§ TO DO:
Scan the data below for lines containing the string "schottky" and give only how many there are.

§ SOURCE RECORDS:
++++++++++++++++++++
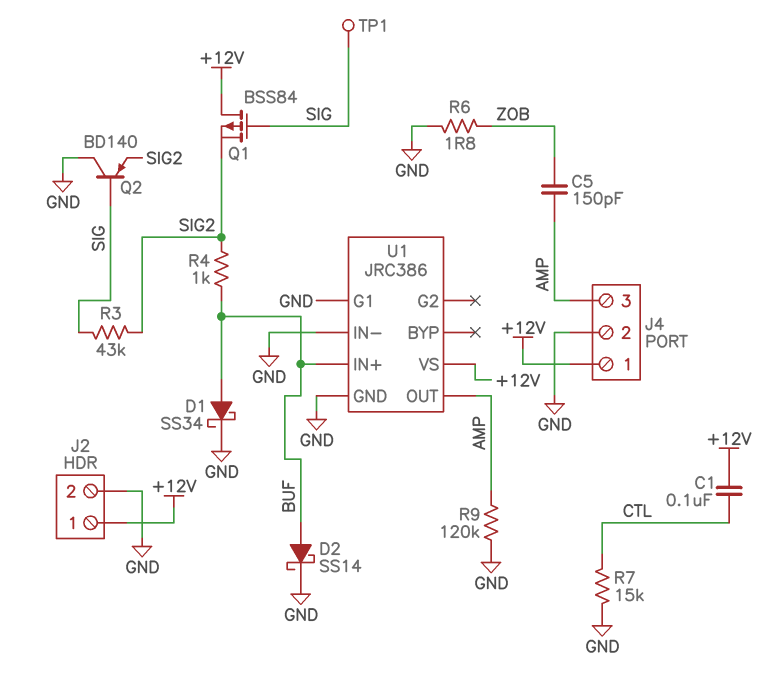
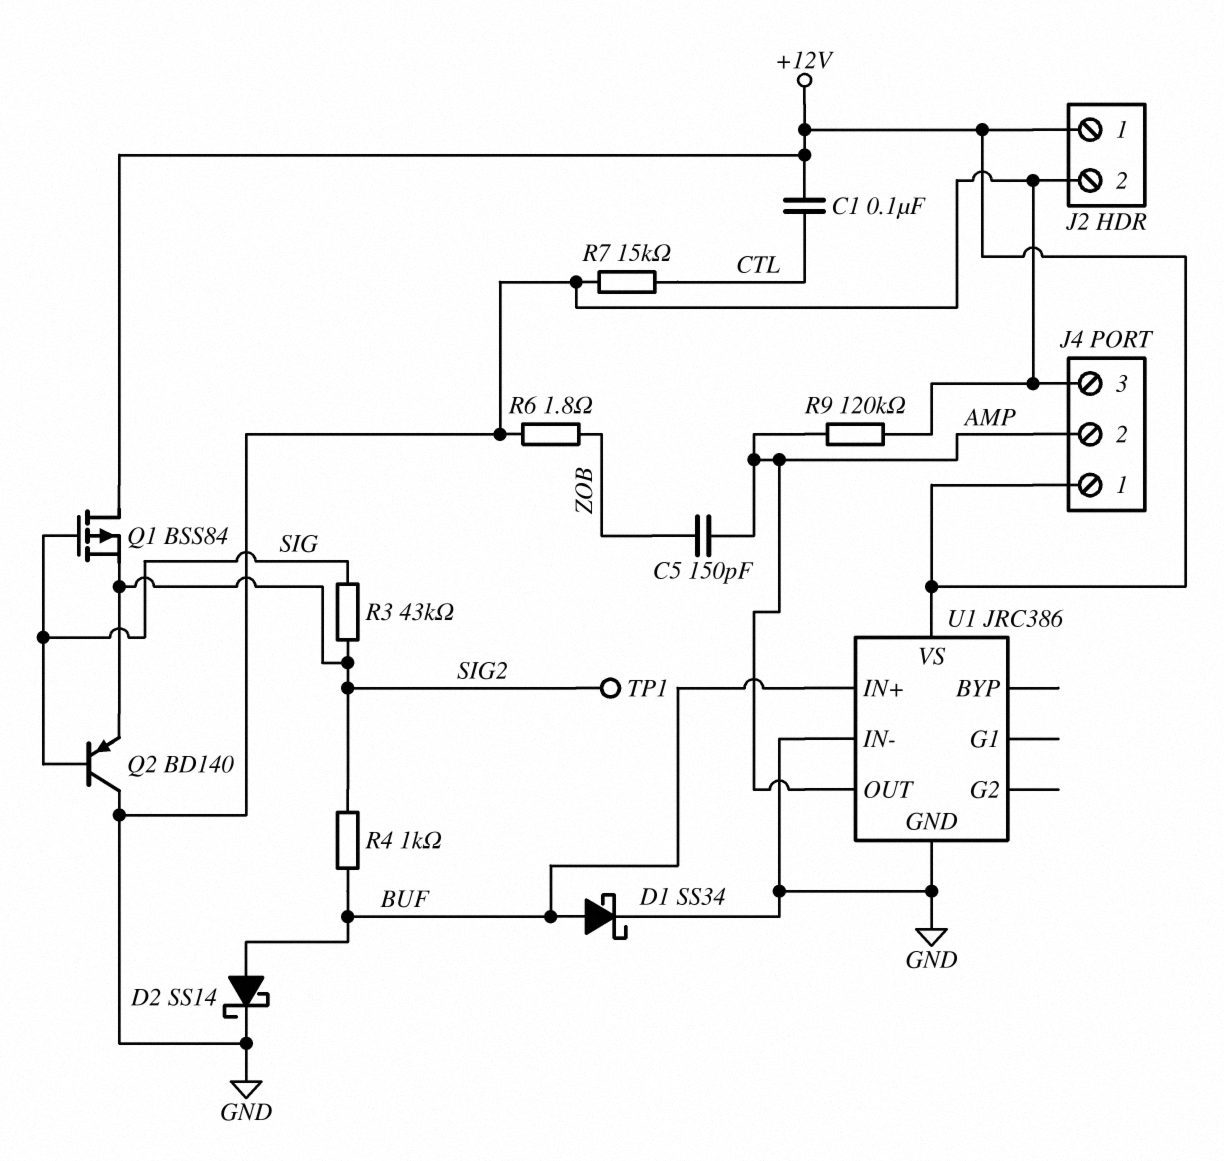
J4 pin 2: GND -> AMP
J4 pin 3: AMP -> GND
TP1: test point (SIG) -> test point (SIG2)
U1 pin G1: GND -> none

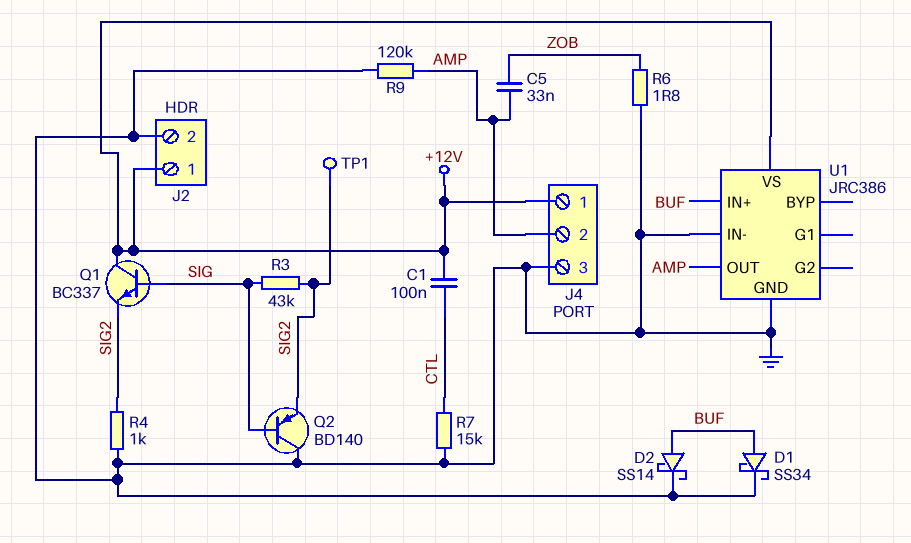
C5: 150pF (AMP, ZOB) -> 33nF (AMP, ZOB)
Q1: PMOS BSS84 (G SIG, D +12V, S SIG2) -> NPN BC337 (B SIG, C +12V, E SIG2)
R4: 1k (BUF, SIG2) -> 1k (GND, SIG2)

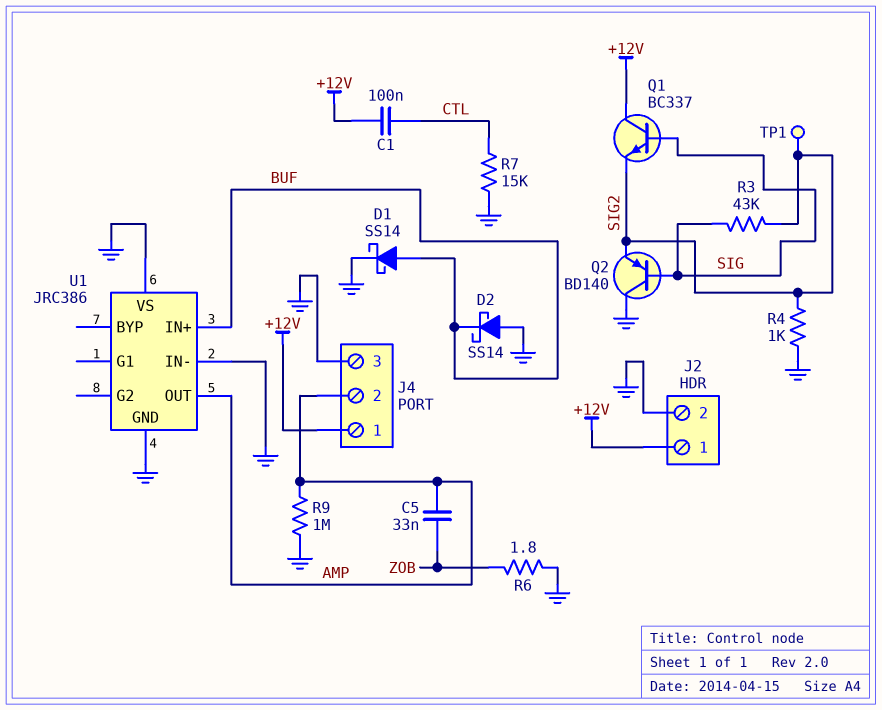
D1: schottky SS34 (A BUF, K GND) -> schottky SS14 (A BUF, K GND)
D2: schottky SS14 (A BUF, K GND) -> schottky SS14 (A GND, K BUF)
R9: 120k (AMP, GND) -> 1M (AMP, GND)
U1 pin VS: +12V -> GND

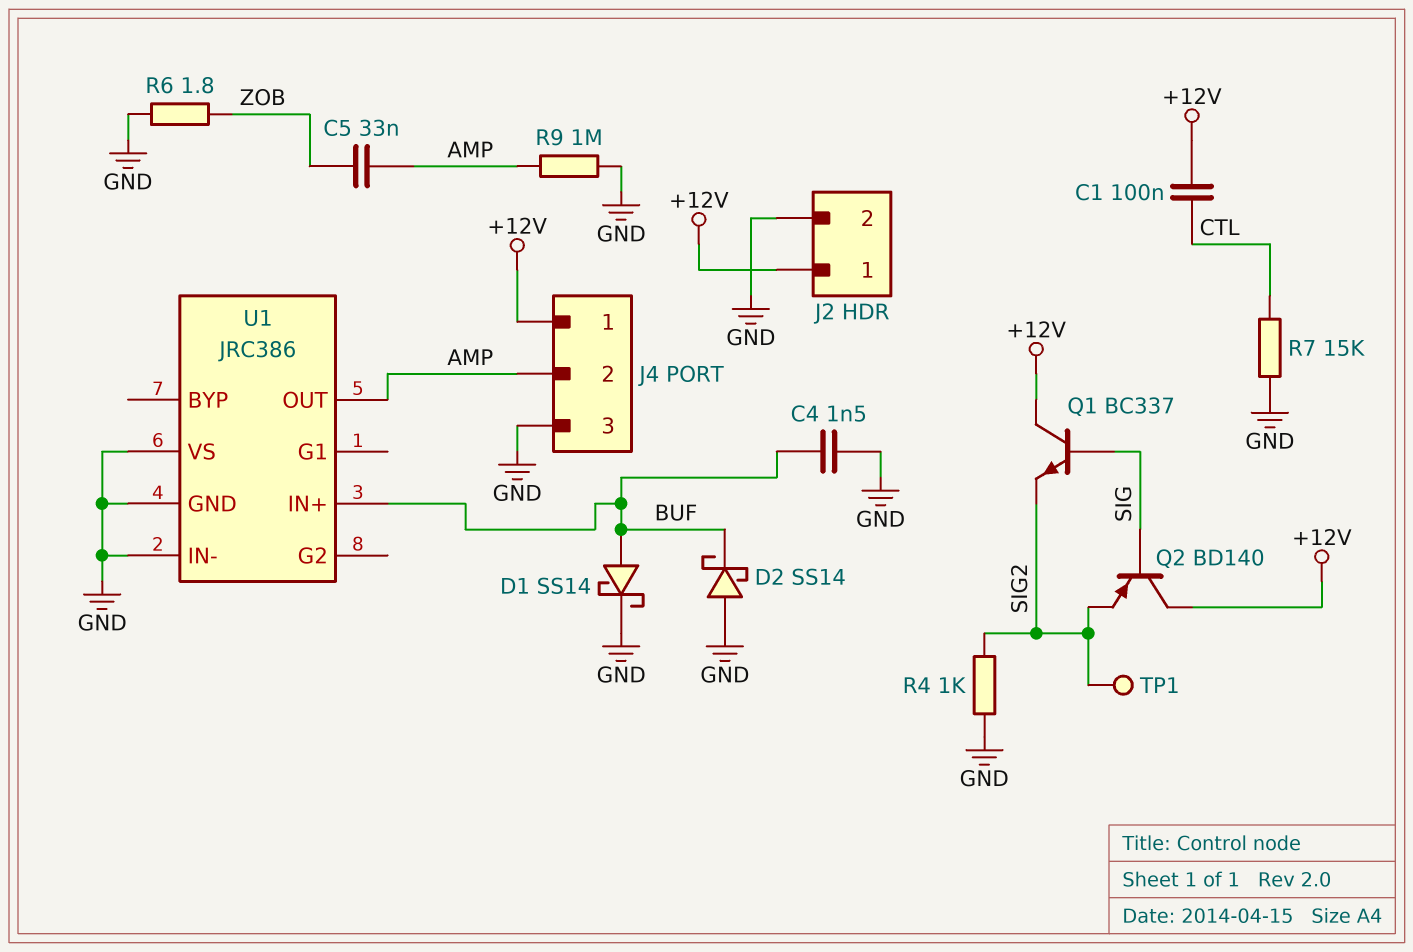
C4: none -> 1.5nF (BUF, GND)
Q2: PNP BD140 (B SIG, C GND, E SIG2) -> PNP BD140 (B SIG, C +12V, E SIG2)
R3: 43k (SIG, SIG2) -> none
++++++++++++++++++++
§ ANSWER BOX:
2